### YOUR OBJECTIVE
Give back all of the records underneath exactly, with no omissions.

### Aerial scene object inventories
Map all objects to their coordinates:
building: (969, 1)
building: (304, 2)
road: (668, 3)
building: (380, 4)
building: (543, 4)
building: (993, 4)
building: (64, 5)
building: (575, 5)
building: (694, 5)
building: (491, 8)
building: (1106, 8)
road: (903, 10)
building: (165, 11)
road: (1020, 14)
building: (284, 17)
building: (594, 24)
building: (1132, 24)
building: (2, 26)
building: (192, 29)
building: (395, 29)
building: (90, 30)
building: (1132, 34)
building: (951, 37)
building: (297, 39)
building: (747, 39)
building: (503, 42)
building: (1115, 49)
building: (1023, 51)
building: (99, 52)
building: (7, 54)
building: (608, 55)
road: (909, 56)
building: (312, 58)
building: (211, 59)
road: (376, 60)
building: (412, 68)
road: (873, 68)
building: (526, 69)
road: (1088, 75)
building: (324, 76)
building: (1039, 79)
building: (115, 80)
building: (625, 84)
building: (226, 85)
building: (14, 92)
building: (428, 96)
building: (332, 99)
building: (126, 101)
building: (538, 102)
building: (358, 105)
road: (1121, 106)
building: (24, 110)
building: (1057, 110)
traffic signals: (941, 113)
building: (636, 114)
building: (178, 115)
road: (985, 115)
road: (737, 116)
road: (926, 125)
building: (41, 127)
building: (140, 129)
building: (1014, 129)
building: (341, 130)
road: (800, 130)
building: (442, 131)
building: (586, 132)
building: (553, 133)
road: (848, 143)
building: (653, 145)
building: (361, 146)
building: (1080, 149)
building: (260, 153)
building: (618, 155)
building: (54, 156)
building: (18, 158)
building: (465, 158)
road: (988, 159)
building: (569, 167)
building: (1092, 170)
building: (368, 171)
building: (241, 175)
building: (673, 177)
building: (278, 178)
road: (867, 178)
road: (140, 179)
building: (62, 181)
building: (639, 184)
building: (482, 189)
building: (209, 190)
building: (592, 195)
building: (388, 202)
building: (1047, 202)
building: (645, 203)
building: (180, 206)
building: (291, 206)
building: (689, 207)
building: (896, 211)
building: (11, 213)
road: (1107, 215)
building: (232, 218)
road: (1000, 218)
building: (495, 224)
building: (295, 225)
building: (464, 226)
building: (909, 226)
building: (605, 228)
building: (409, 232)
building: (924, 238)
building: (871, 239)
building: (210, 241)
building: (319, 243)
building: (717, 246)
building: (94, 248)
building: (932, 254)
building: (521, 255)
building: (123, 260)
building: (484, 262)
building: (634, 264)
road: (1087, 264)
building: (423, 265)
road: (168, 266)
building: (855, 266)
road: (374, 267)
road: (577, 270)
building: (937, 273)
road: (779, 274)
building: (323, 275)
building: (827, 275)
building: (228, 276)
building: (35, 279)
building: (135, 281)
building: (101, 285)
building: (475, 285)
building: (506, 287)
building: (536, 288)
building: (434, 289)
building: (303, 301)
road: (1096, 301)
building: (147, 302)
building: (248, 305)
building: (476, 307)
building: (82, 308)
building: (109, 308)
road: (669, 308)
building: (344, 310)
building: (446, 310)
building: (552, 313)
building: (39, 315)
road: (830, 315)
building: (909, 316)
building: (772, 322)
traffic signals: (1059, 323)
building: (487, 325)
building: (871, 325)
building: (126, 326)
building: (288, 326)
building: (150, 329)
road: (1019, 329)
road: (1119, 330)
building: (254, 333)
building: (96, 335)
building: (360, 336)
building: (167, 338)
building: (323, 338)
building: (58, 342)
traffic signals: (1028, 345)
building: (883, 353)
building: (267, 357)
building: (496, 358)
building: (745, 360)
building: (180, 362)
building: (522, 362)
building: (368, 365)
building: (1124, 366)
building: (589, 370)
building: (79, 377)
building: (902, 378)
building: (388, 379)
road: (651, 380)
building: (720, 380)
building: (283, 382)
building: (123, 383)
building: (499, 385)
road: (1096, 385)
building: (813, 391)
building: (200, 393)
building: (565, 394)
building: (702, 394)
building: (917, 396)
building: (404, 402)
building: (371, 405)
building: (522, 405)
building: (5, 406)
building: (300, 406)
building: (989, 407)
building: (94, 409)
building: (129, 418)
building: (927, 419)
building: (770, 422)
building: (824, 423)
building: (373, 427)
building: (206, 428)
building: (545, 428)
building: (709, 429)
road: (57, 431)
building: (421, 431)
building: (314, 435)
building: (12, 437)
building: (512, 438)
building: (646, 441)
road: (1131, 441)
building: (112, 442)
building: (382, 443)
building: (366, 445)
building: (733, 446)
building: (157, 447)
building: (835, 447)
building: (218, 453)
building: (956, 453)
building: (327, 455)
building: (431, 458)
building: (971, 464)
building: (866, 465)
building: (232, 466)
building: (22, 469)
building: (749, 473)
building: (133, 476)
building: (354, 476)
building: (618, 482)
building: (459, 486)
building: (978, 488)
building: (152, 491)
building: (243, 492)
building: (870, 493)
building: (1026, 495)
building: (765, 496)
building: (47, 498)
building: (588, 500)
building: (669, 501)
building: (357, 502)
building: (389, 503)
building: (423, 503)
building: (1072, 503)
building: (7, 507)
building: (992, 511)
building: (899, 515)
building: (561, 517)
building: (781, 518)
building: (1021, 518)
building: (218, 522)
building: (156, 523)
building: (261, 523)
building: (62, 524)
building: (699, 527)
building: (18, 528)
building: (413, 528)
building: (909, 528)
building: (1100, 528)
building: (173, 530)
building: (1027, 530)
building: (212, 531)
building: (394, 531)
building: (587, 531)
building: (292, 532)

### RESULT OF THE EXERCISE
Map all objects to their coordinates:
building: (969, 1)
building: (304, 2)
road: (668, 3)
building: (380, 4)
building: (543, 4)
building: (993, 4)
building: (64, 5)
building: (575, 5)
building: (694, 5)
building: (491, 8)
building: (1106, 8)
road: (903, 10)
building: (165, 11)
road: (1020, 14)
building: (284, 17)
building: (594, 24)
building: (1132, 24)
building: (2, 26)
building: (192, 29)
building: (395, 29)
building: (90, 30)
building: (1132, 34)
building: (951, 37)
building: (297, 39)
building: (747, 39)
building: (503, 42)
building: (1115, 49)
building: (1023, 51)
building: (99, 52)
building: (7, 54)
building: (608, 55)
road: (909, 56)
building: (312, 58)
building: (211, 59)
road: (376, 60)
building: (412, 68)
road: (873, 68)
building: (526, 69)
road: (1088, 75)
building: (324, 76)
building: (1039, 79)
building: (115, 80)
building: (625, 84)
building: (226, 85)
building: (14, 92)
building: (428, 96)
building: (332, 99)
building: (126, 101)
building: (538, 102)
building: (358, 105)
road: (1121, 106)
building: (24, 110)
building: (1057, 110)
traffic signals: (941, 113)
building: (636, 114)
building: (178, 115)
road: (985, 115)
road: (737, 116)
road: (926, 125)
building: (41, 127)
building: (140, 129)
building: (1014, 129)
building: (341, 130)
road: (800, 130)
building: (442, 131)
building: (586, 132)
building: (553, 133)
road: (848, 143)
building: (653, 145)
building: (361, 146)
building: (1080, 149)
building: (260, 153)
building: (618, 155)
building: (54, 156)
building: (18, 158)
building: (465, 158)
road: (988, 159)
building: (569, 167)
building: (1092, 170)
building: (368, 171)
building: (241, 175)
building: (673, 177)
building: (278, 178)
road: (867, 178)
road: (140, 179)
building: (62, 181)
building: (639, 184)
building: (482, 189)
building: (209, 190)
building: (592, 195)
building: (388, 202)
building: (1047, 202)
building: (645, 203)
building: (180, 206)
building: (291, 206)
building: (689, 207)
building: (896, 211)
building: (11, 213)
road: (1107, 215)
building: (232, 218)
road: (1000, 218)
building: (495, 224)
building: (295, 225)
building: (464, 226)
building: (909, 226)
building: (605, 228)
building: (409, 232)
building: (924, 238)
building: (871, 239)
building: (210, 241)
building: (319, 243)
building: (717, 246)
building: (94, 248)
building: (932, 254)
building: (521, 255)
building: (123, 260)
building: (484, 262)
building: (634, 264)
road: (1087, 264)
building: (423, 265)
road: (168, 266)
building: (855, 266)
road: (374, 267)
road: (577, 270)
building: (937, 273)
road: (779, 274)
building: (323, 275)
building: (827, 275)
building: (228, 276)
building: (35, 279)
building: (135, 281)
building: (101, 285)
building: (475, 285)
building: (506, 287)
building: (536, 288)
building: (434, 289)
building: (303, 301)
road: (1096, 301)
building: (147, 302)
building: (248, 305)
building: (476, 307)
building: (82, 308)
building: (109, 308)
road: (669, 308)
building: (344, 310)
building: (446, 310)
building: (552, 313)
building: (39, 315)
road: (830, 315)
building: (909, 316)
building: (772, 322)
traffic signals: (1059, 323)
building: (487, 325)
building: (871, 325)
building: (126, 326)
building: (288, 326)
building: (150, 329)
road: (1019, 329)
road: (1119, 330)
building: (254, 333)
building: (96, 335)
building: (360, 336)
building: (167, 338)
building: (323, 338)
building: (58, 342)
traffic signals: (1028, 345)
building: (883, 353)
building: (267, 357)
building: (496, 358)
building: (745, 360)
building: (180, 362)
building: (522, 362)
building: (368, 365)
building: (1124, 366)
building: (589, 370)
building: (79, 377)
building: (902, 378)
building: (388, 379)
road: (651, 380)
building: (720, 380)
building: (283, 382)
building: (123, 383)
building: (499, 385)
road: (1096, 385)
building: (813, 391)
building: (200, 393)
building: (565, 394)
building: (702, 394)
building: (917, 396)
building: (404, 402)
building: (371, 405)
building: (522, 405)
building: (5, 406)
building: (300, 406)
building: (989, 407)
building: (94, 409)
building: (129, 418)
building: (927, 419)
building: (770, 422)
building: (824, 423)
building: (373, 427)
building: (206, 428)
building: (545, 428)
building: (709, 429)
road: (57, 431)
building: (421, 431)
building: (314, 435)
building: (12, 437)
building: (512, 438)
building: (646, 441)
road: (1131, 441)
building: (112, 442)
building: (382, 443)
building: (366, 445)
building: (733, 446)
building: (157, 447)
building: (835, 447)
building: (218, 453)
building: (956, 453)
building: (327, 455)
building: (431, 458)
building: (971, 464)
building: (866, 465)
building: (232, 466)
building: (22, 469)
building: (749, 473)
building: (133, 476)
building: (354, 476)
building: (618, 482)
building: (459, 486)
building: (978, 488)
building: (152, 491)
building: (243, 492)
building: (870, 493)
building: (1026, 495)
building: (765, 496)
building: (47, 498)
building: (588, 500)
building: (669, 501)
building: (357, 502)
building: (389, 503)
building: (423, 503)
building: (1072, 503)
building: (7, 507)
building: (992, 511)
building: (899, 515)
building: (561, 517)
building: (781, 518)
building: (1021, 518)
building: (218, 522)
building: (156, 523)
building: (261, 523)
building: (62, 524)
building: (699, 527)
building: (18, 528)
building: (413, 528)
building: (909, 528)
building: (1100, 528)
building: (173, 530)
building: (1027, 530)
building: (212, 531)
building: (394, 531)
building: (587, 531)
building: (292, 532)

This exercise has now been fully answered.